What the exercise asks
Across the whole listing, filter for the string "DGND" and copy every line that has it.

Segment Start: Source material

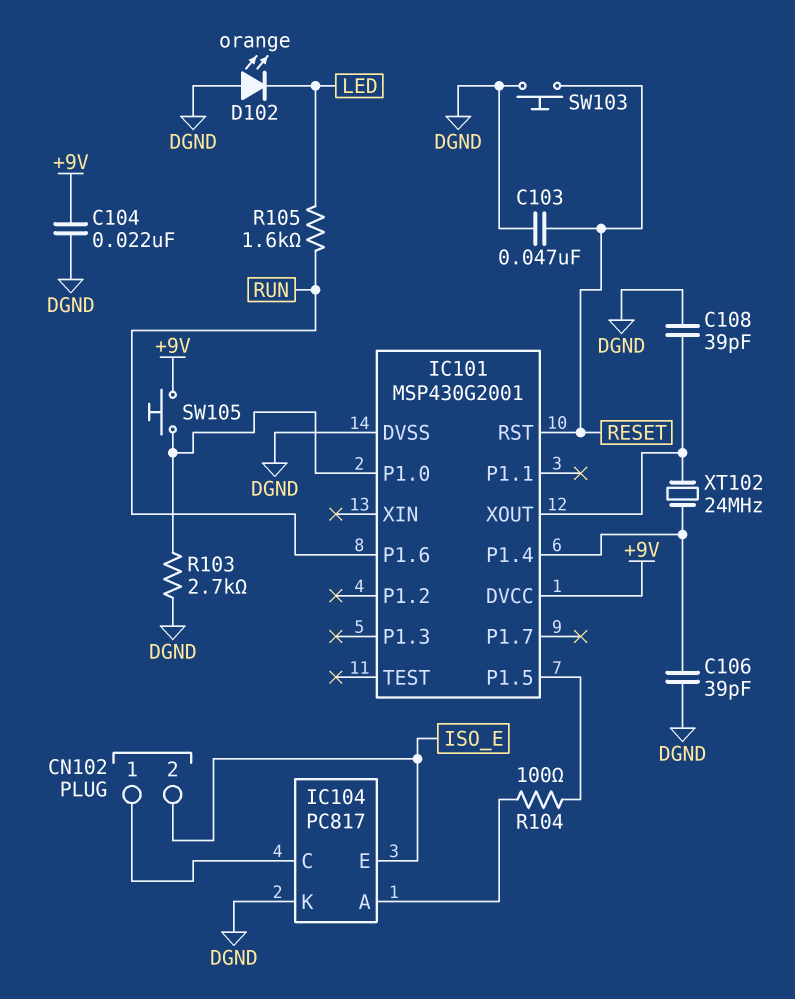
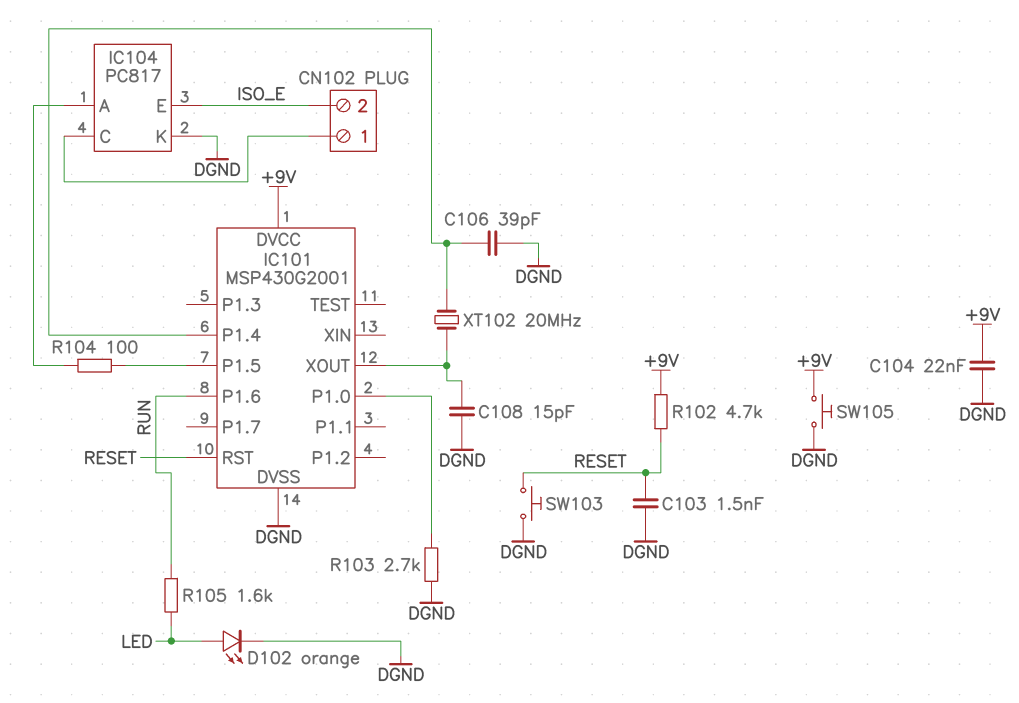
C103: 47nF (DGND, RESET) -> 1.5nF (DGND, RESET)
C108: 39pF (DGND, IC101/XOUT) -> 15pF (DGND, IC101/XOUT)
D102: LED orange (A DGND, K LED) -> LED orange (A LED, K DGND)
R102: none -> 4.7k (+9V, RESET)
SW105: button (+9V, IC101/P1.0) -> button (+9V, DGND)
XT102: 24MHz (IC101/P1.4, IC101/XOUT) -> 20MHz (IC101/P1.4, IC101/XOUT)

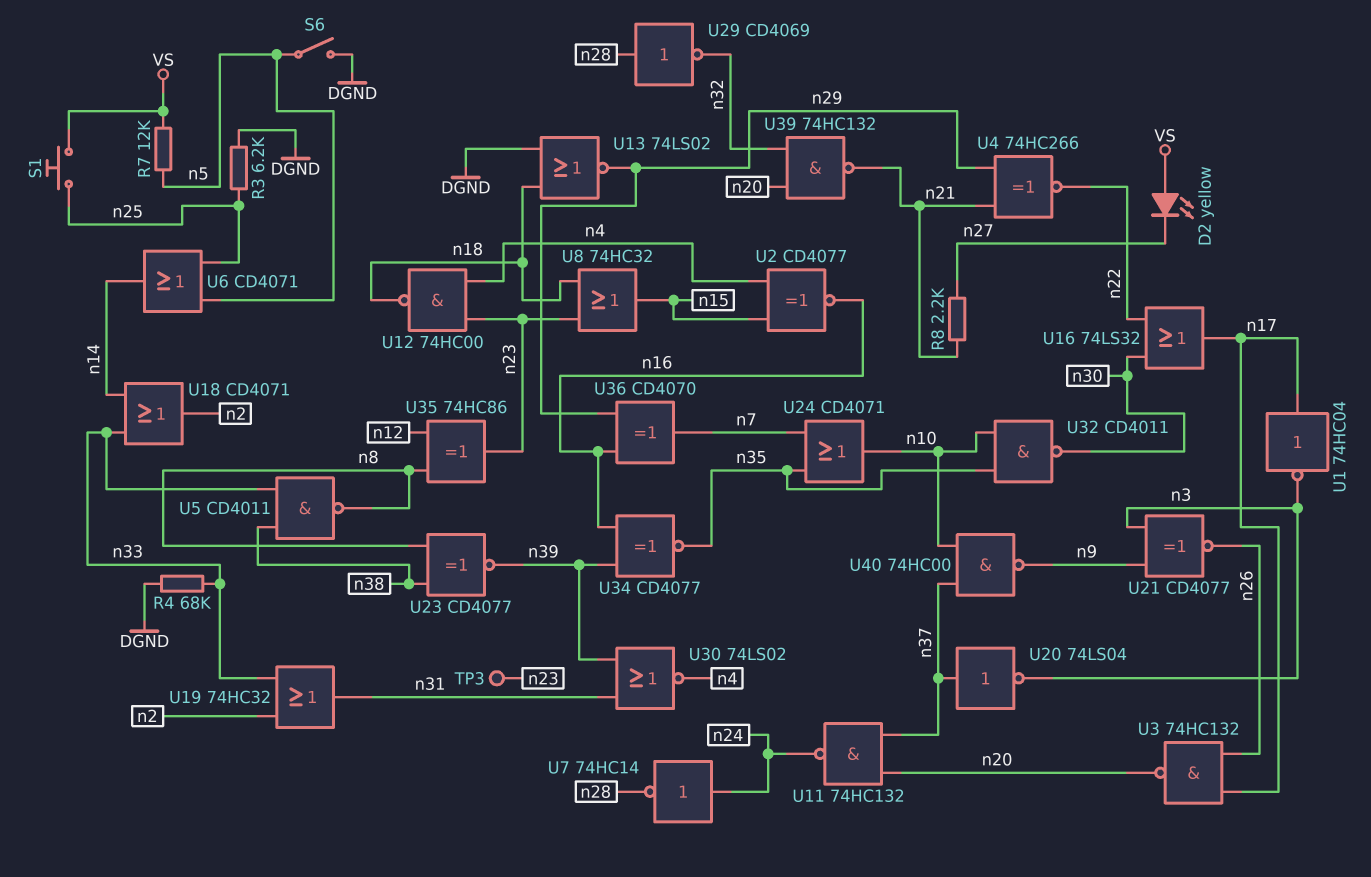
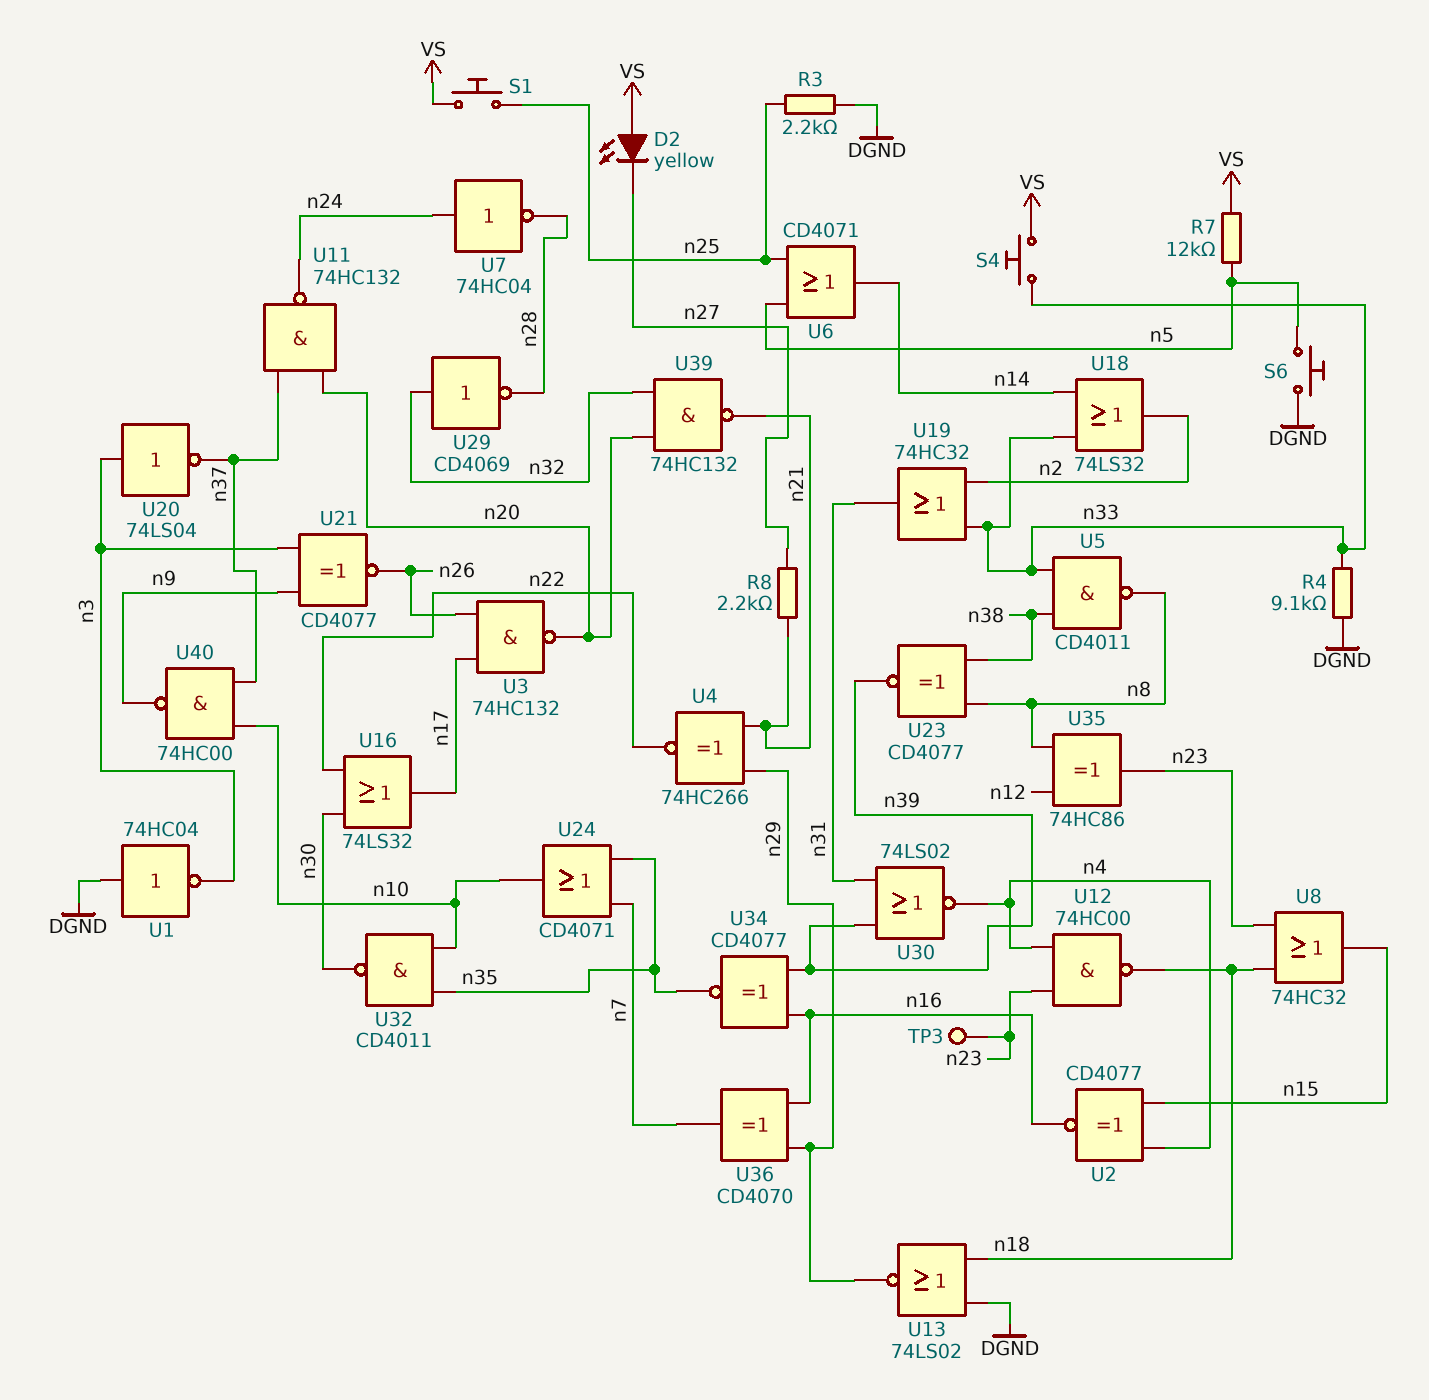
R3: 6.2k (DGND, n25) -> 2.2k (DGND, n25)
R4: 68k (DGND, n33) -> 9.1k (DGND, n33)
S4: none -> button (VS, n33)
S6: switch (DGND, n5) -> button (DGND, n5)
U1: NOT 74HC04 (in n17, out n3) -> NOT 74HC04 (in DGND, out n3)
U7: NOT 74HC14 (in n24, out n28) -> NOT 74HC04 (in n24, out n28)
U18: OR CD4071 (in n14, in n33, out n2) -> OR 74LS32 (in n14, in n33, out n2)
U20: NOT 74LS04 (in n37, out n3) -> NOT 74LS04 (in n3, out n37)
U29: NOT CD4069 (in n28, out n32) -> NOT CD4069 (in n32, out n28)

Segment End: Source material

Task answer
C103: 47nF (DGND, RESET) -> 1.5nF (DGND, RESET)
C108: 39pF (DGND, IC101/XOUT) -> 15pF (DGND, IC101/XOUT)
D102: LED orange (A DGND, K LED) -> LED orange (A LED, K DGND)
SW105: button (+9V, IC101/P1.0) -> button (+9V, DGND)
R3: 6.2k (DGND, n25) -> 2.2k (DGND, n25)
R4: 68k (DGND, n33) -> 9.1k (DGND, n33)
S6: switch (DGND, n5) -> button (DGND, n5)
U1: NOT 74HC04 (in n17, out n3) -> NOT 74HC04 (in DGND, out n3)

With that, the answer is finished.